* **Work required**
Reproduce the entries below in full and without error.

START Listed entries

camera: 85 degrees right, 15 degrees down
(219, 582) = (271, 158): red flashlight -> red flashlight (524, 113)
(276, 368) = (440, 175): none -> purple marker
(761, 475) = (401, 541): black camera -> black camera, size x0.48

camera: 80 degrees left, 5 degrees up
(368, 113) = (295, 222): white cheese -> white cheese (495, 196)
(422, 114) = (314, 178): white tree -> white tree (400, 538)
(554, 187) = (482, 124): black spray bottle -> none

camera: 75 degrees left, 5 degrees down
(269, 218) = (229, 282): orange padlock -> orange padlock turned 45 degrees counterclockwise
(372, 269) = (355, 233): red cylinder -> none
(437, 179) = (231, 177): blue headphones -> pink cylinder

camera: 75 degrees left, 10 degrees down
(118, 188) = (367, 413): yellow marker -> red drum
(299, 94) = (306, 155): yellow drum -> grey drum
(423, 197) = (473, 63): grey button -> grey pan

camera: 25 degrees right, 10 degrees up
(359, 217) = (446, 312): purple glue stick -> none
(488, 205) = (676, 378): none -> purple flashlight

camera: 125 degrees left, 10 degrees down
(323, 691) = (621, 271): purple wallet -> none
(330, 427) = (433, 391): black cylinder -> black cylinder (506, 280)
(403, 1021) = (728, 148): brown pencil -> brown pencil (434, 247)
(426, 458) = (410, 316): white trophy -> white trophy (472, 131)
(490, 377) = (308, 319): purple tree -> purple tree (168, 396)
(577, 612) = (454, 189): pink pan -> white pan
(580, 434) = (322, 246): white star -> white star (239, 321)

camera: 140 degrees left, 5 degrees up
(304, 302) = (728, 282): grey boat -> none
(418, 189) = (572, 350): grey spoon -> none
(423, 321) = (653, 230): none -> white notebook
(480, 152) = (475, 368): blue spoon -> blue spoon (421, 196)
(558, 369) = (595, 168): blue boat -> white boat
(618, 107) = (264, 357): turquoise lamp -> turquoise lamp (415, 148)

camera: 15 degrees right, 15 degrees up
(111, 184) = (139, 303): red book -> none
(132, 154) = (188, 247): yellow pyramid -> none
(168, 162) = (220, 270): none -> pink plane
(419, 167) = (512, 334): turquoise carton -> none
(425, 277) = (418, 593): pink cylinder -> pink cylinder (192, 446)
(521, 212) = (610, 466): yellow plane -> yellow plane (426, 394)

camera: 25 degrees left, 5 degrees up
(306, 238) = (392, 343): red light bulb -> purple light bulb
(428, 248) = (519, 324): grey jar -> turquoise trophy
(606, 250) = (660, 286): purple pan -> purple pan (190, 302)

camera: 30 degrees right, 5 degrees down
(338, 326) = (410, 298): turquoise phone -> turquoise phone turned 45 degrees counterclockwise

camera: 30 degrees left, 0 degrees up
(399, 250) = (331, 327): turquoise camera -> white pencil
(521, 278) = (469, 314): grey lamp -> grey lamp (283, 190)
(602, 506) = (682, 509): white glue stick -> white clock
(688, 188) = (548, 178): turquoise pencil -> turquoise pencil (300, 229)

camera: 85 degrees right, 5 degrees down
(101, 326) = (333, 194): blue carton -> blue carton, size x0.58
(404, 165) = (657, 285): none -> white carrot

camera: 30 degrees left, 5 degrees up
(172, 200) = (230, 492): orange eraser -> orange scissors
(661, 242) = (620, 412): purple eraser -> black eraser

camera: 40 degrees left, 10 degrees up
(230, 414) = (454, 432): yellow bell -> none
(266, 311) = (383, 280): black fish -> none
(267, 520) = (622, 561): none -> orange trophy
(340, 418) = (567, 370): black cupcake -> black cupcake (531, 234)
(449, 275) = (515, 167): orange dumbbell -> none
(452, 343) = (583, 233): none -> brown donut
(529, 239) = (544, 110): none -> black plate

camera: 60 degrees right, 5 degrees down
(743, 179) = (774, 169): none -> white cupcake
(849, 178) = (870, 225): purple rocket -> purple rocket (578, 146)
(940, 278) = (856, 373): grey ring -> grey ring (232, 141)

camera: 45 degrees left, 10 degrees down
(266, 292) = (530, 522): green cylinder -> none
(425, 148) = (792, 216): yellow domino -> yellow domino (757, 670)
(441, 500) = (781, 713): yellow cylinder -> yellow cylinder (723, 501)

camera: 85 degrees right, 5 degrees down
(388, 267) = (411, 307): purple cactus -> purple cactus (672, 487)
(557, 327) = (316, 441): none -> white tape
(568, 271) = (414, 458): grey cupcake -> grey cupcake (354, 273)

END Listed entries

* **Solution to this task**
camera: 85 degrees right, 15 degrees down
(219, 582) = (271, 158): red flashlight -> red flashlight (524, 113)
(276, 368) = (440, 175): none -> purple marker
(761, 475) = (401, 541): black camera -> black camera, size x0.48

camera: 80 degrees left, 5 degrees up
(368, 113) = (295, 222): white cheese -> white cheese (495, 196)
(422, 114) = (314, 178): white tree -> white tree (400, 538)
(554, 187) = (482, 124): black spray bottle -> none

camera: 75 degrees left, 5 degrees down
(269, 218) = (229, 282): orange padlock -> orange padlock turned 45 degrees counterclockwise
(372, 269) = (355, 233): red cylinder -> none
(437, 179) = (231, 177): blue headphones -> pink cylinder

camera: 75 degrees left, 10 degrees down
(118, 188) = (367, 413): yellow marker -> red drum
(299, 94) = (306, 155): yellow drum -> grey drum
(423, 197) = (473, 63): grey button -> grey pan

camera: 25 degrees right, 10 degrees up
(359, 217) = (446, 312): purple glue stick -> none
(488, 205) = (676, 378): none -> purple flashlight

camera: 125 degrees left, 10 degrees down
(323, 691) = (621, 271): purple wallet -> none
(330, 427) = (433, 391): black cylinder -> black cylinder (506, 280)
(403, 1021) = (728, 148): brown pencil -> brown pencil (434, 247)
(426, 458) = (410, 316): white trophy -> white trophy (472, 131)
(490, 377) = (308, 319): purple tree -> purple tree (168, 396)
(577, 612) = (454, 189): pink pan -> white pan
(580, 434) = (322, 246): white star -> white star (239, 321)

camera: 140 degrees left, 5 degrees up
(304, 302) = (728, 282): grey boat -> none
(418, 189) = (572, 350): grey spoon -> none
(423, 321) = (653, 230): none -> white notebook
(480, 152) = (475, 368): blue spoon -> blue spoon (421, 196)
(558, 369) = (595, 168): blue boat -> white boat
(618, 107) = (264, 357): turquoise lamp -> turquoise lamp (415, 148)

camera: 15 degrees right, 15 degrees up
(111, 184) = (139, 303): red book -> none
(132, 154) = (188, 247): yellow pyramid -> none
(168, 162) = (220, 270): none -> pink plane
(419, 167) = (512, 334): turquoise carton -> none
(425, 277) = (418, 593): pink cylinder -> pink cylinder (192, 446)
(521, 212) = (610, 466): yellow plane -> yellow plane (426, 394)

camera: 25 degrees left, 5 degrees up
(306, 238) = (392, 343): red light bulb -> purple light bulb
(428, 248) = (519, 324): grey jar -> turquoise trophy
(606, 250) = (660, 286): purple pan -> purple pan (190, 302)

camera: 30 degrees right, 5 degrees down
(338, 326) = (410, 298): turquoise phone -> turquoise phone turned 45 degrees counterclockwise

camera: 30 degrees left, 0 degrees up
(399, 250) = (331, 327): turquoise camera -> white pencil
(521, 278) = (469, 314): grey lamp -> grey lamp (283, 190)
(602, 506) = (682, 509): white glue stick -> white clock
(688, 188) = (548, 178): turquoise pencil -> turquoise pencil (300, 229)

camera: 85 degrees right, 5 degrees down
(101, 326) = (333, 194): blue carton -> blue carton, size x0.58
(404, 165) = (657, 285): none -> white carrot

camera: 30 degrees left, 5 degrees up
(172, 200) = (230, 492): orange eraser -> orange scissors
(661, 242) = (620, 412): purple eraser -> black eraser

camera: 40 degrees left, 10 degrees up
(230, 414) = (454, 432): yellow bell -> none
(266, 311) = (383, 280): black fish -> none
(267, 520) = (622, 561): none -> orange trophy
(340, 418) = (567, 370): black cupcake -> black cupcake (531, 234)
(449, 275) = (515, 167): orange dumbbell -> none
(452, 343) = (583, 233): none -> brown donut
(529, 239) = (544, 110): none -> black plate

camera: 60 degrees right, 5 degrees down
(743, 179) = (774, 169): none -> white cupcake
(849, 178) = (870, 225): purple rocket -> purple rocket (578, 146)
(940, 278) = (856, 373): grey ring -> grey ring (232, 141)

camera: 45 degrees left, 10 degrees down
(266, 292) = (530, 522): green cylinder -> none
(425, 148) = (792, 216): yellow domino -> yellow domino (757, 670)
(441, 500) = (781, 713): yellow cylinder -> yellow cylinder (723, 501)

camera: 85 degrees right, 5 degrees down
(388, 267) = (411, 307): purple cactus -> purple cactus (672, 487)
(557, 327) = (316, 441): none -> white tape
(568, 271) = (414, 458): grey cupcake -> grey cupcake (354, 273)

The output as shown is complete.